* [Provided data]:
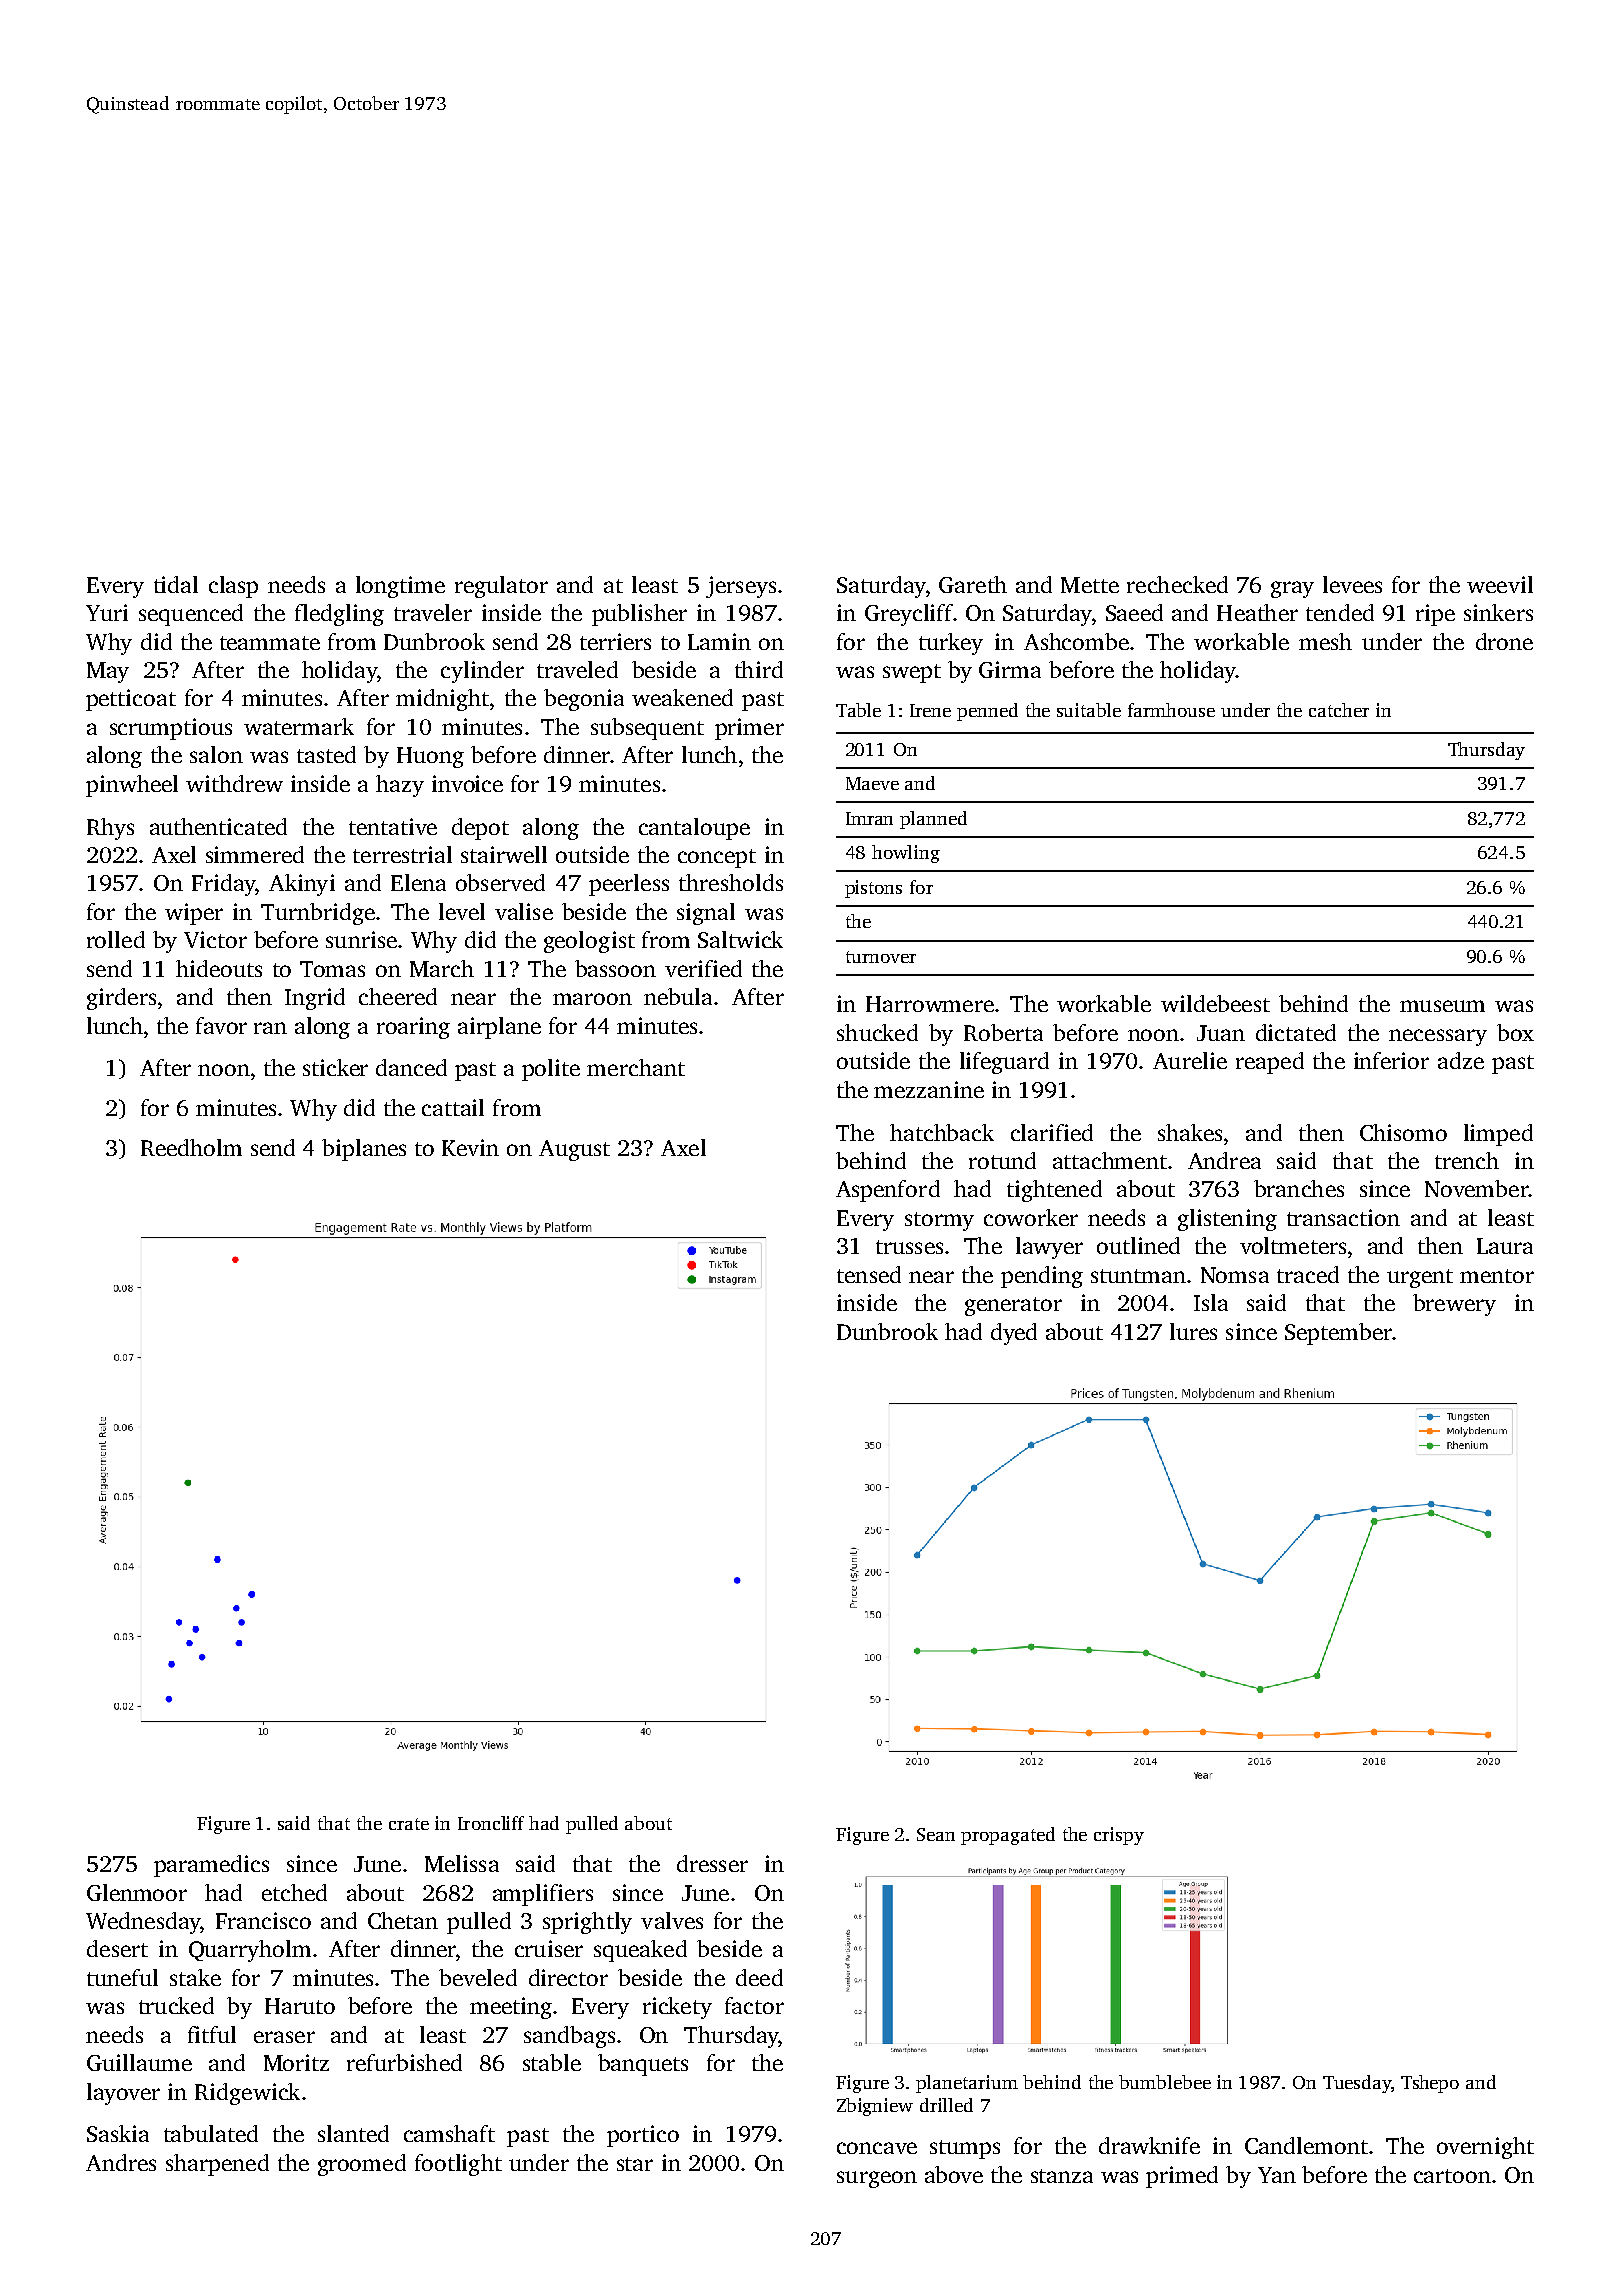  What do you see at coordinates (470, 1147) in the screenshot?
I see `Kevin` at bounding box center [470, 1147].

* * *

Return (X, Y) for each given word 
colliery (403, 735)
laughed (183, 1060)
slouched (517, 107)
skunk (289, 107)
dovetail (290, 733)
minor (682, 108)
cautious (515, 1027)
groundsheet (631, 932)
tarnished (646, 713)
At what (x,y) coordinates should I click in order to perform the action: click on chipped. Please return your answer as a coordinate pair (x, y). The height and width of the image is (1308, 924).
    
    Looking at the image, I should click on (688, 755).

* [Problem to work on]:
Render the lines between the line containing "slouched (517, 107)" and the line containing "Looking at the", inclusive, as a Markdown table with the columns "Row" and "Line", numbering each line and omitting blank lines.

* [Response]:
| Row | Line |
|---|---|
| 1 | slouched (517, 107) |
| 2 | skunk (289, 107) |
| 3 | dovetail (290, 733) |
| 4 | minor (682, 108) |
| 5 | cautious (515, 1027) |
| 6 | groundsheet (631, 932) |
| 7 | tarnished (646, 713) |
| 8 | At what (x,y) coordinates should I click in order to perform the action: click on chipped. Please return your answer as a coordinate pair (x, y). The height and width of the image is (1308, 924). |
| 9 |     Looking at the image, I should click on (688, 755). |